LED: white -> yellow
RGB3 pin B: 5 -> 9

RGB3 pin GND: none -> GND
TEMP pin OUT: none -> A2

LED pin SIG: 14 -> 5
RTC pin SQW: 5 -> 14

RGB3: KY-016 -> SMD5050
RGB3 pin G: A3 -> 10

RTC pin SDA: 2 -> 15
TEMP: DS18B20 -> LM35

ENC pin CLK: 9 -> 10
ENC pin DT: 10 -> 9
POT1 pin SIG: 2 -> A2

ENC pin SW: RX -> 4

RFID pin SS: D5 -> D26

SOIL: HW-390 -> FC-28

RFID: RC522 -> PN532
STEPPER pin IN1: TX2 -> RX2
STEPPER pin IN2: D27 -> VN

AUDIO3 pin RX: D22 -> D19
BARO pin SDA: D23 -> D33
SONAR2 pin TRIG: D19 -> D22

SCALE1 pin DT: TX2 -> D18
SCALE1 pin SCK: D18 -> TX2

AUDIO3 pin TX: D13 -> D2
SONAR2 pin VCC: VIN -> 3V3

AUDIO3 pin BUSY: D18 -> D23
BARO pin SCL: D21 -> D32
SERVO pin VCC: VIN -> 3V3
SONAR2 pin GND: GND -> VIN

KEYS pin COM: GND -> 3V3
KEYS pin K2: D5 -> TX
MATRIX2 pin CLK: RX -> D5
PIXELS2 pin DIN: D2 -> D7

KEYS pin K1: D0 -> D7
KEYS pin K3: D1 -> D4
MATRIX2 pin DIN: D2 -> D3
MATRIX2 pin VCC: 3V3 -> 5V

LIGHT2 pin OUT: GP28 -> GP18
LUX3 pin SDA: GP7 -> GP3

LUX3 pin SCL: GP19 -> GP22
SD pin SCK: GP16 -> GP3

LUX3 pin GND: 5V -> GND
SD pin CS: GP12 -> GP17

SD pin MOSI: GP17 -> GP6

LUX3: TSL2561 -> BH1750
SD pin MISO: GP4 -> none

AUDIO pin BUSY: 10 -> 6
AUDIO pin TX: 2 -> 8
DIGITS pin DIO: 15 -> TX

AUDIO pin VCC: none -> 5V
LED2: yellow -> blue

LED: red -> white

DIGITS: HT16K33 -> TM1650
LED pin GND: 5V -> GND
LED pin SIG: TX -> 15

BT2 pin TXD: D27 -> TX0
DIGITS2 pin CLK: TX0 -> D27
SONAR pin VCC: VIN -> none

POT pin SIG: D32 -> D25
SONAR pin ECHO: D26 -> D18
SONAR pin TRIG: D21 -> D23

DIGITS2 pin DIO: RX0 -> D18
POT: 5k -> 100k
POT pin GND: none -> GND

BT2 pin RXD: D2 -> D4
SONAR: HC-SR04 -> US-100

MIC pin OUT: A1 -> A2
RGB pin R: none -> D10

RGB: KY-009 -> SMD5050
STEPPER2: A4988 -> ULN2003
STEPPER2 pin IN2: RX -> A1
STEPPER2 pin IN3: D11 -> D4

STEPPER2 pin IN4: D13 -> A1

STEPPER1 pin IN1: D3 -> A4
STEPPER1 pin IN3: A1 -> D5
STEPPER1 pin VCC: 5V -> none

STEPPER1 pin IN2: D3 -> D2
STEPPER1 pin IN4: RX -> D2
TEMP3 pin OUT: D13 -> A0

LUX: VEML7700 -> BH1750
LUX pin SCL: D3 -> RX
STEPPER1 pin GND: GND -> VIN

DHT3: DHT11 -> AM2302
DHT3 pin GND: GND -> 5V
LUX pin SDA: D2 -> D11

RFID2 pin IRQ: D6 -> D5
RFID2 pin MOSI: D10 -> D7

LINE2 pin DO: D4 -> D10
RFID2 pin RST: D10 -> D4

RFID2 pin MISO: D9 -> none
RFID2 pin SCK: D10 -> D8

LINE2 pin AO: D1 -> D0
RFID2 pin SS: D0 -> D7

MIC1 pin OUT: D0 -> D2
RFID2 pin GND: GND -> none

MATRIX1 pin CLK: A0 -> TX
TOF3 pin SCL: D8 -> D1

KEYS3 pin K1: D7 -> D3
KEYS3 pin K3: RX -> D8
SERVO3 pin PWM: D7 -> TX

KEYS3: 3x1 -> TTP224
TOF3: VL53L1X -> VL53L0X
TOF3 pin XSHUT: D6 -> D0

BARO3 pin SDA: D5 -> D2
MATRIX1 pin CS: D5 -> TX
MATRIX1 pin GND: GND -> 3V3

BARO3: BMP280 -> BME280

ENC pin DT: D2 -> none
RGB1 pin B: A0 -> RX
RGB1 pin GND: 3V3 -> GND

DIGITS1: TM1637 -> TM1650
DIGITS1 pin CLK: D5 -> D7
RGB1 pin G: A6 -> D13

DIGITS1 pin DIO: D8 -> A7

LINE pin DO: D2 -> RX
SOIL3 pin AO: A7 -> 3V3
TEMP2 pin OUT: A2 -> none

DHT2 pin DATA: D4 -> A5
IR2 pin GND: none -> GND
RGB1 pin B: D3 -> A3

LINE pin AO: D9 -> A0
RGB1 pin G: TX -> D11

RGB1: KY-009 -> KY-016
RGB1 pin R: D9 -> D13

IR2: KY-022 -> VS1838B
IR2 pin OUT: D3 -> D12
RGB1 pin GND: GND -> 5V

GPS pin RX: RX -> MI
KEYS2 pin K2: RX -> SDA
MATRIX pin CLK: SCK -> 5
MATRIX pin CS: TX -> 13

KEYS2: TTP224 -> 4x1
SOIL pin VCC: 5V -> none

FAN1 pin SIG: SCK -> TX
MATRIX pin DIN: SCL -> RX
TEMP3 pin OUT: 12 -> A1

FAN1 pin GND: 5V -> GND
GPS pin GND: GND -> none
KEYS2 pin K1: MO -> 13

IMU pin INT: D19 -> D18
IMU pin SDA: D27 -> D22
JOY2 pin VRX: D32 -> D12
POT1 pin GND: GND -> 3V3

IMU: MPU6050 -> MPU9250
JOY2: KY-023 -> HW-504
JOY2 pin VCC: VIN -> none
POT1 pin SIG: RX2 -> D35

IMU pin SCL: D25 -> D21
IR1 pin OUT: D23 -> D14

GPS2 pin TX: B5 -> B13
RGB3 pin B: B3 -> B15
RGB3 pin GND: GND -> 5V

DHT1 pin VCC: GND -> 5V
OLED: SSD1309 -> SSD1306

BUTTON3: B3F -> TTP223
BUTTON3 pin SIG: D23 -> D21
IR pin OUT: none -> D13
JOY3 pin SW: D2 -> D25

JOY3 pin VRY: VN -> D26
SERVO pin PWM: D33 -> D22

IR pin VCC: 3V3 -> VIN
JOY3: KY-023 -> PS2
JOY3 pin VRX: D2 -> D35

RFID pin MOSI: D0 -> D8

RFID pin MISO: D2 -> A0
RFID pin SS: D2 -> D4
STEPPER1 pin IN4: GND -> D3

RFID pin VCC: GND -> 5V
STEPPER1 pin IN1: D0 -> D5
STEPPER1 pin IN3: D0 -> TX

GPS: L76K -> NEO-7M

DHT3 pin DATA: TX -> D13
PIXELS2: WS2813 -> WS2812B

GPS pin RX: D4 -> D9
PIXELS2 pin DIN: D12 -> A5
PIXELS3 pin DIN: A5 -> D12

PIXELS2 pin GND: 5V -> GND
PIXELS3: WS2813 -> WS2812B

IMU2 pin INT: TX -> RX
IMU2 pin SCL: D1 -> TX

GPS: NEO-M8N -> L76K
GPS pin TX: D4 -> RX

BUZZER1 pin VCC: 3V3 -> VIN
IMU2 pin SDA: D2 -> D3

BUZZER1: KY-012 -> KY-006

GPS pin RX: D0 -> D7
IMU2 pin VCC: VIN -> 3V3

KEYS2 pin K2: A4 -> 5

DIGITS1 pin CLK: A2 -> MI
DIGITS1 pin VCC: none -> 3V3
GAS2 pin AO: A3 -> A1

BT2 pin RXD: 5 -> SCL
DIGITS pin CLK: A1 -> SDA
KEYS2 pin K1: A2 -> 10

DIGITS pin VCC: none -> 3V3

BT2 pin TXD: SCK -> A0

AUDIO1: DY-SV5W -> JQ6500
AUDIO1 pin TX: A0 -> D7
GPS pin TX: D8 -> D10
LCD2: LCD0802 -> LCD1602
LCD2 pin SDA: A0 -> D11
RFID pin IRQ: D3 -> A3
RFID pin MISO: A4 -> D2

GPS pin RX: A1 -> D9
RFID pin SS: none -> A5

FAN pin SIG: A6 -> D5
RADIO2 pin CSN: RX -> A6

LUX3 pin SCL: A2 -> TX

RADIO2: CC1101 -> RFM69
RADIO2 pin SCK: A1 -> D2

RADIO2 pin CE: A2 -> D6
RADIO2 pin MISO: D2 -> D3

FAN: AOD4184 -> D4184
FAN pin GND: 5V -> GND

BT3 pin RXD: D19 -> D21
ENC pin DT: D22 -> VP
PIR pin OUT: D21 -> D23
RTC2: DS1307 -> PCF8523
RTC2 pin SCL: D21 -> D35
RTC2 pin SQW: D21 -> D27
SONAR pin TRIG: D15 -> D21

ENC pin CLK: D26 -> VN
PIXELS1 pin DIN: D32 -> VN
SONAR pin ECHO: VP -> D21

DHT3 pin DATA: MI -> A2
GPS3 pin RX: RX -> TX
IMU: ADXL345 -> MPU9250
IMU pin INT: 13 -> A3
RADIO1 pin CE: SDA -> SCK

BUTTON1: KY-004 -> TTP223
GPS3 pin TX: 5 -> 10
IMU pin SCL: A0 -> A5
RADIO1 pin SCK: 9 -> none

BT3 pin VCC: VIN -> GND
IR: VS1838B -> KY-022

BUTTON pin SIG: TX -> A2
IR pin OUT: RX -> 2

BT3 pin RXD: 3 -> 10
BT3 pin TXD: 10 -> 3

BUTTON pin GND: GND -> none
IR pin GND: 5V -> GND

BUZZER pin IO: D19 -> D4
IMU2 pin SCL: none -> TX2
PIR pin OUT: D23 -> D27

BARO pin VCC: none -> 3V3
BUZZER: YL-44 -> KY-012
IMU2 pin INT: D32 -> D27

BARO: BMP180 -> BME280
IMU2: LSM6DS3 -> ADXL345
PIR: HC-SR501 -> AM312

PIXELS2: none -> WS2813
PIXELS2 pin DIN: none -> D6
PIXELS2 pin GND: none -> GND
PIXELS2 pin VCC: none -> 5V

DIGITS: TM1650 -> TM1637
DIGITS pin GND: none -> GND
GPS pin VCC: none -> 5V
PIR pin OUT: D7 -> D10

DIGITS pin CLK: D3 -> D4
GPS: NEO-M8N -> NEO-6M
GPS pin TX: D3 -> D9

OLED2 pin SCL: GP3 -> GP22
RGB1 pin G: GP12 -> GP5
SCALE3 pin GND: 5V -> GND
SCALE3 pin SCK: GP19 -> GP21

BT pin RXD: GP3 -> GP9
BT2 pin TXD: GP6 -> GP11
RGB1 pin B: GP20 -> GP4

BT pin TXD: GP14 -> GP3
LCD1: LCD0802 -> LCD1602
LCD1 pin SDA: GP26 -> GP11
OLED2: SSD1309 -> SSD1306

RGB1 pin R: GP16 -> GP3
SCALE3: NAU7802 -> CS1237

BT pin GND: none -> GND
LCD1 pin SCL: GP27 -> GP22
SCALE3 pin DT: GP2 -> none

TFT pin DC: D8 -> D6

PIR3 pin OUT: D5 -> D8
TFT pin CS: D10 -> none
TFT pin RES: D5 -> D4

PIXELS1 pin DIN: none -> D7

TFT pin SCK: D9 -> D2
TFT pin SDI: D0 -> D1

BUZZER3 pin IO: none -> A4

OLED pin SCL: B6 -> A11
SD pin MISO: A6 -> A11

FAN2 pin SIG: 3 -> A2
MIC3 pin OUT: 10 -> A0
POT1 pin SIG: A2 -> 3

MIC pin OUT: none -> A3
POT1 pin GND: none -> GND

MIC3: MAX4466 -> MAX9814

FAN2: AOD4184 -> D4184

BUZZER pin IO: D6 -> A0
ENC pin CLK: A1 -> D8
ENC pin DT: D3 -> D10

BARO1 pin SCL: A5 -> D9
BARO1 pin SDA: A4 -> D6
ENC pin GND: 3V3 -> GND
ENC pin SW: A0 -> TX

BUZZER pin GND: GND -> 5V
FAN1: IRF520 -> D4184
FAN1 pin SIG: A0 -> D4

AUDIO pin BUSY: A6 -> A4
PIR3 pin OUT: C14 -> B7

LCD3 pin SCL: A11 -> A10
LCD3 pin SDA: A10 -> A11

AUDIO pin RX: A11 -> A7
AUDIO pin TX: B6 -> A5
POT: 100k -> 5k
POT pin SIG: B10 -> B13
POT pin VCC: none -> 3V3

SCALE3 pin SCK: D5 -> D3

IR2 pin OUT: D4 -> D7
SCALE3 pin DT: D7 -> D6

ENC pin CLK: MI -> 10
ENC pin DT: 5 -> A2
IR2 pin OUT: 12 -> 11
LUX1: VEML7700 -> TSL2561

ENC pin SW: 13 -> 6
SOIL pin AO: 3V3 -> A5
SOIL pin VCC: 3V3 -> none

^^^^^^^^

**DESCRIPTION OF THE TASK**
Beginning with the very first line of the material, please return exactly each line down to and including the one with "POT1 pin SIG: 2 -> A2".

**OUTPUT BELOW**
LED: white -> yellow
RGB3 pin B: 5 -> 9

RGB3 pin GND: none -> GND
TEMP pin OUT: none -> A2

LED pin SIG: 14 -> 5
RTC pin SQW: 5 -> 14

RGB3: KY-016 -> SMD5050
RGB3 pin G: A3 -> 10

RTC pin SDA: 2 -> 15
TEMP: DS18B20 -> LM35

ENC pin CLK: 9 -> 10
ENC pin DT: 10 -> 9
POT1 pin SIG: 2 -> A2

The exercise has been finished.